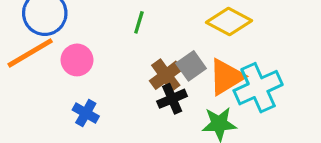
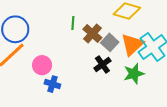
pink circle: (77, 60) -> (42, 65), moved
brown cross: (166, 75) -> (92, 34), moved

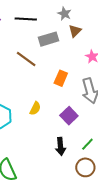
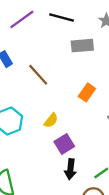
brown line: (26, 59) -> (38, 75), moved
purple square: (69, 116) -> (64, 144), moved

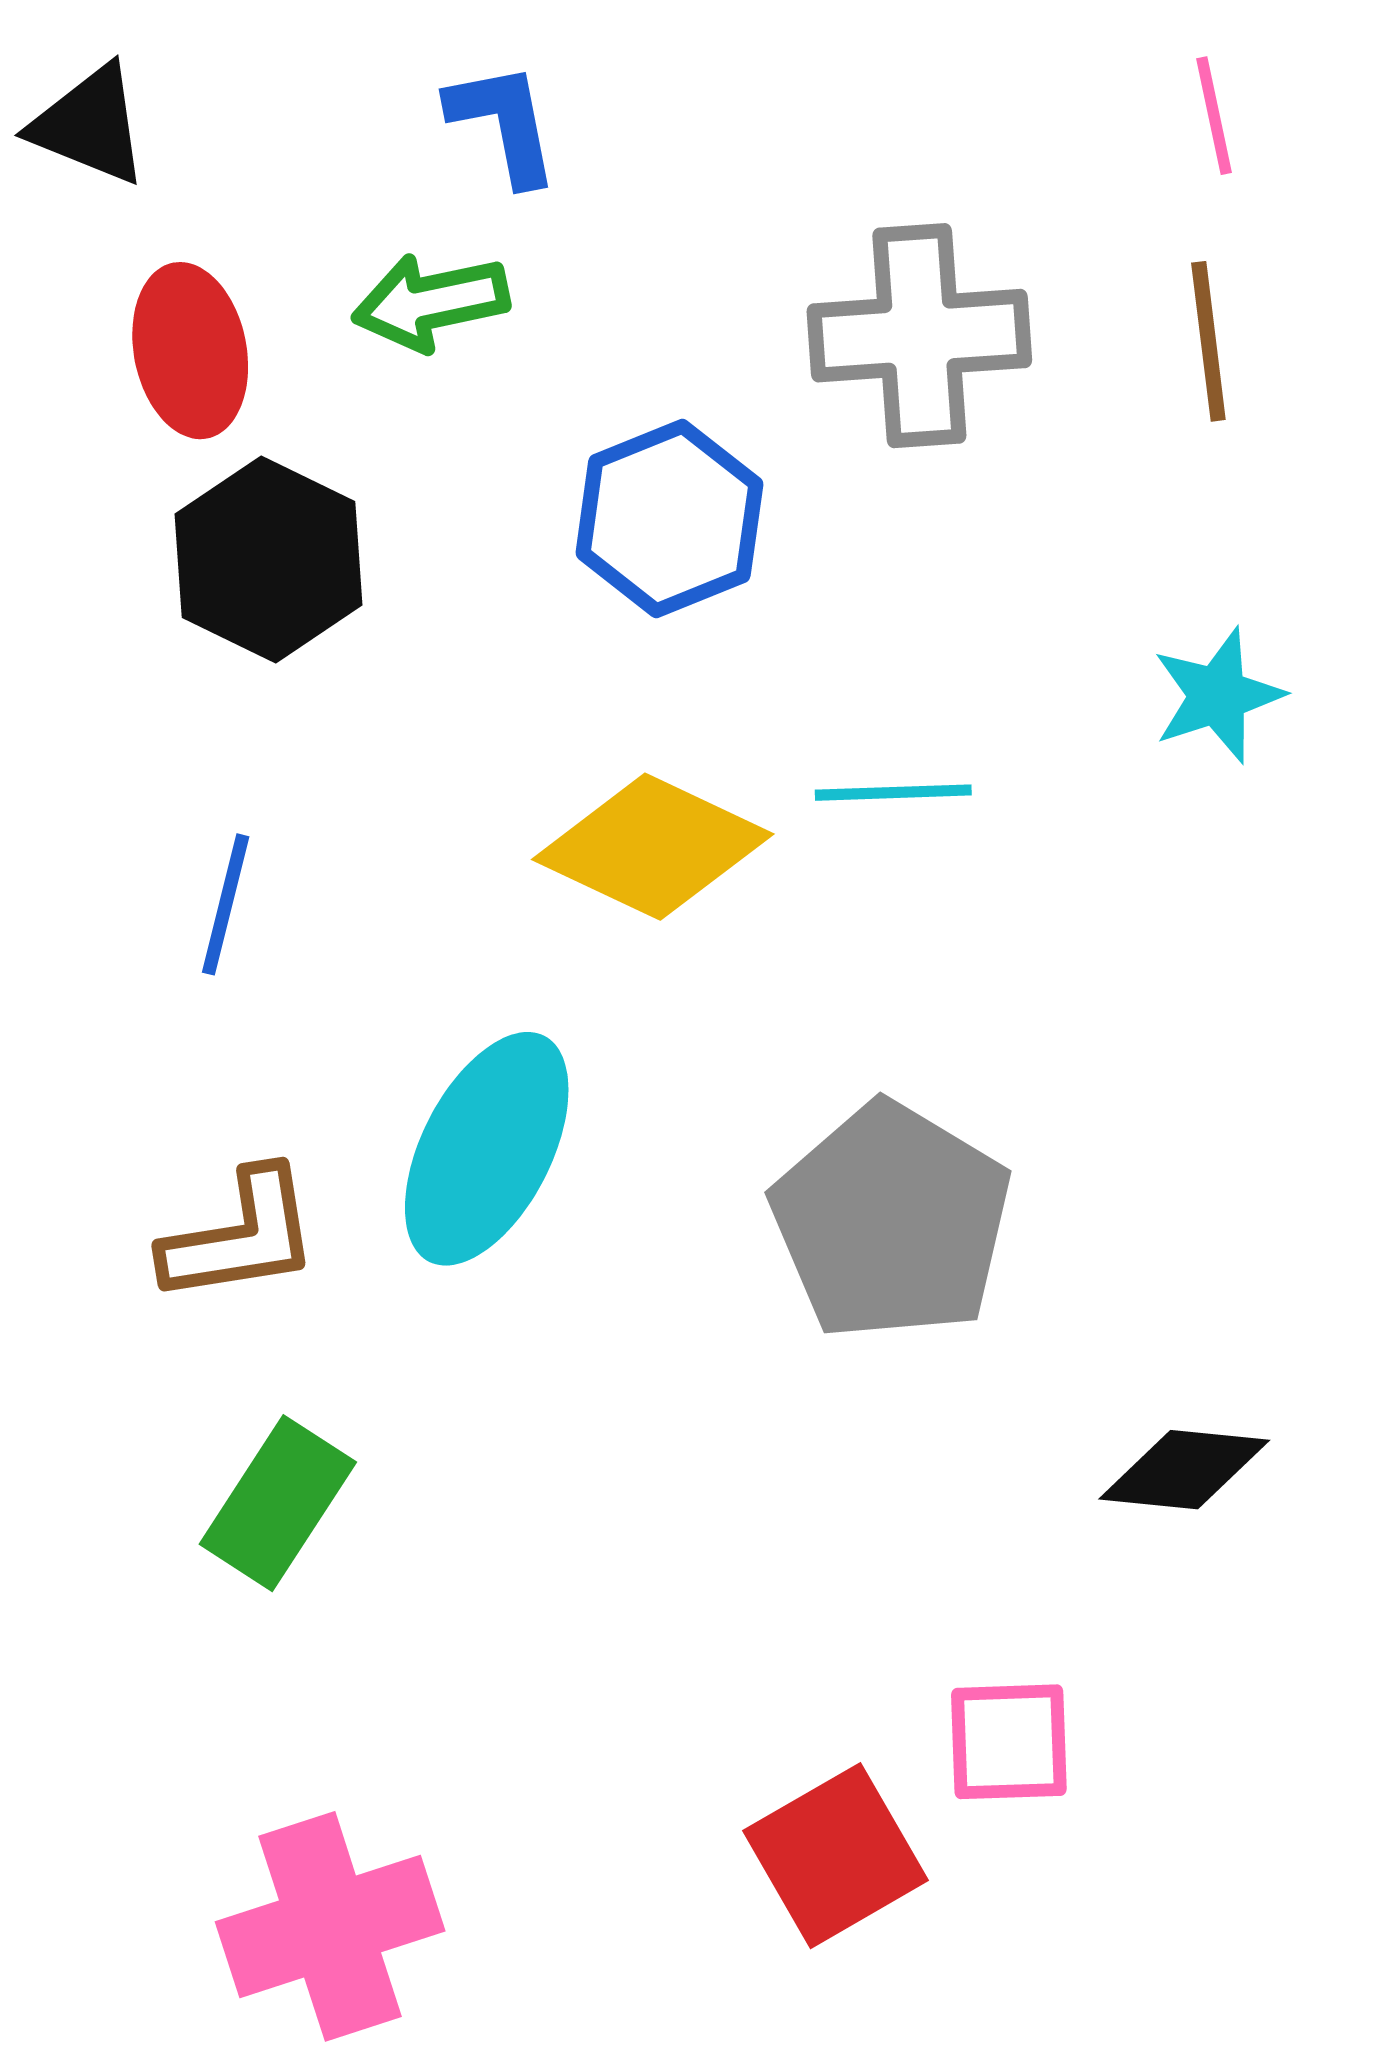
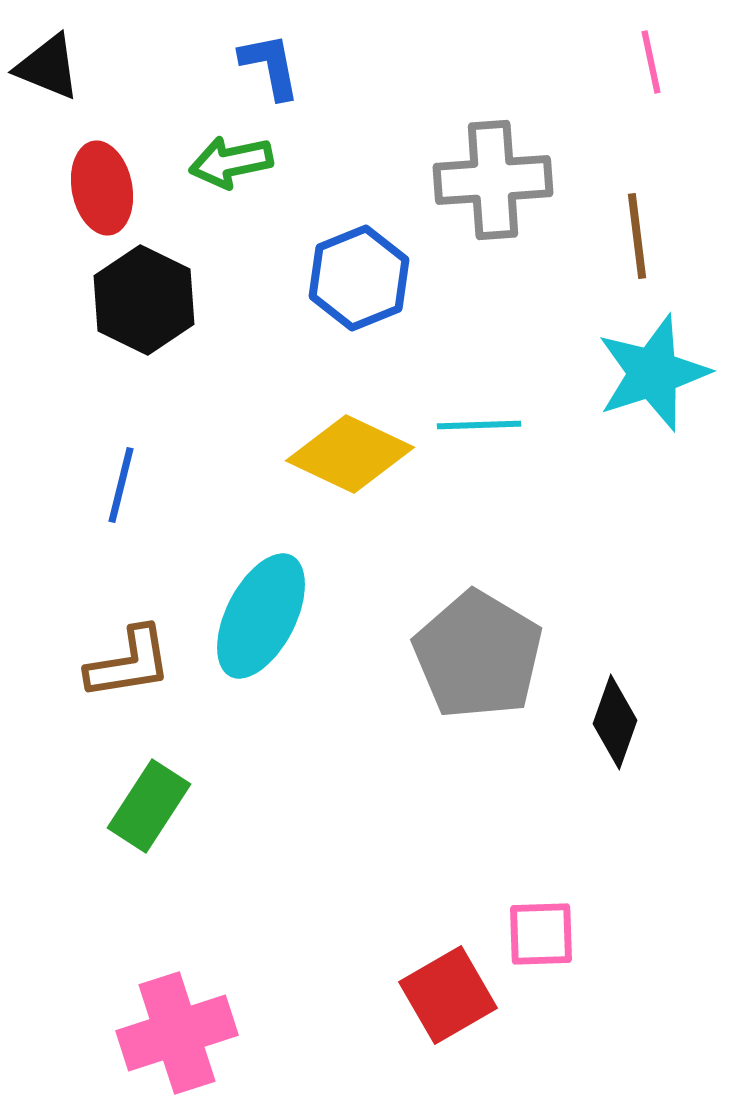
brown line: (1208, 341) -> (637, 236), moved
cyan star: (1218, 696) -> (653, 373), size x1.6
black diamond: (1184, 1470) -> (615, 722), moved, turned -76

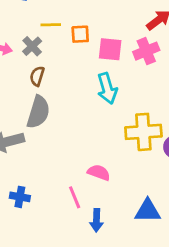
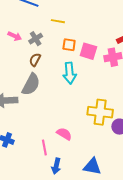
yellow line: (51, 25) -> (58, 21), moved
orange square: (80, 34) -> (69, 45), moved
cyan arrow: (107, 88) -> (70, 73), moved

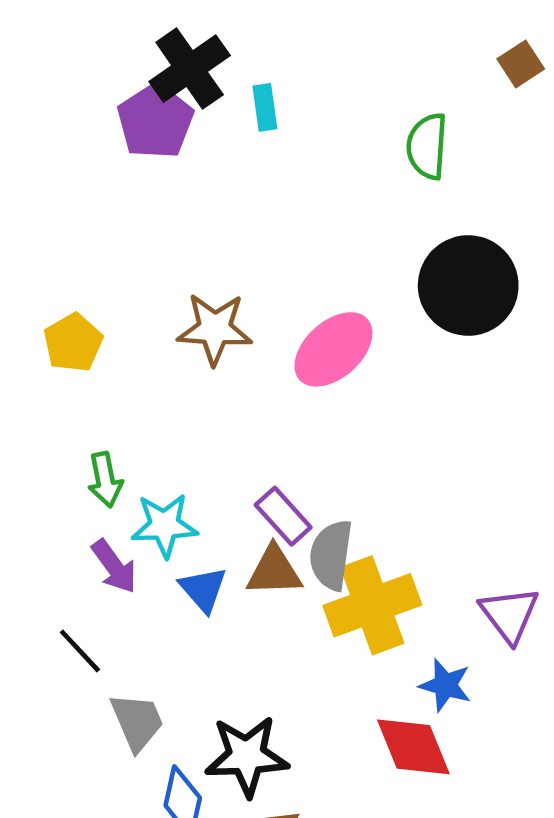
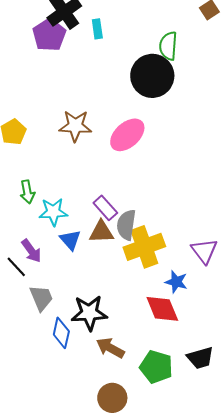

Your objective — Go through the material above line by line and tally each one holding "cyan"; give the tally and nothing else.

Solution for this exercise — 2